ASSIGNMENT :: Please reproduce all of the lines below, word for word and in full.

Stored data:
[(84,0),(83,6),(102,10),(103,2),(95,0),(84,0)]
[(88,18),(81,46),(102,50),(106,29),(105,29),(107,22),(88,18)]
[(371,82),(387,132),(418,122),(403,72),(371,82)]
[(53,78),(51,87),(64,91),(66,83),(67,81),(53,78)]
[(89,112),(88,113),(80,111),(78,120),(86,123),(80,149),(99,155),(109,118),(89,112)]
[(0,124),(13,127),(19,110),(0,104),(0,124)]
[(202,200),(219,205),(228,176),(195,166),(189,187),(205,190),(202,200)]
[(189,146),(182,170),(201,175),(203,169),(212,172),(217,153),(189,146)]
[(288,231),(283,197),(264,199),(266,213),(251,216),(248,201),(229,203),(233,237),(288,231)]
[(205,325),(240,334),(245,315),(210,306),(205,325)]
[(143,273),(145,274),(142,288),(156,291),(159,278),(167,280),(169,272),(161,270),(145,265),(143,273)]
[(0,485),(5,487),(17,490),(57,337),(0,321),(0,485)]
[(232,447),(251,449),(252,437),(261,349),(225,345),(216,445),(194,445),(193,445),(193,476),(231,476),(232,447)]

RESPONSE BELOW ::
[(84,0),(83,6),(102,10),(103,2),(95,0),(84,0)]
[(88,18),(81,46),(102,50),(106,29),(105,29),(107,22),(88,18)]
[(371,82),(387,132),(418,122),(403,72),(371,82)]
[(53,78),(51,87),(64,91),(66,83),(67,81),(53,78)]
[(89,112),(88,113),(80,111),(78,120),(86,123),(80,149),(99,155),(109,118),(89,112)]
[(0,124),(13,127),(19,110),(0,104),(0,124)]
[(202,200),(219,205),(228,176),(195,166),(189,187),(205,190),(202,200)]
[(189,146),(182,170),(201,175),(203,169),(212,172),(217,153),(189,146)]
[(288,231),(283,197),(264,199),(266,213),(251,216),(248,201),(229,203),(233,237),(288,231)]
[(205,325),(240,334),(245,315),(210,306),(205,325)]
[(143,273),(145,274),(142,288),(156,291),(159,278),(167,280),(169,272),(161,270),(145,265),(143,273)]
[(0,485),(5,487),(17,490),(57,337),(0,321),(0,485)]
[(232,447),(251,449),(252,437),(261,349),(225,345),(216,445),(194,445),(193,445),(193,476),(231,476),(232,447)]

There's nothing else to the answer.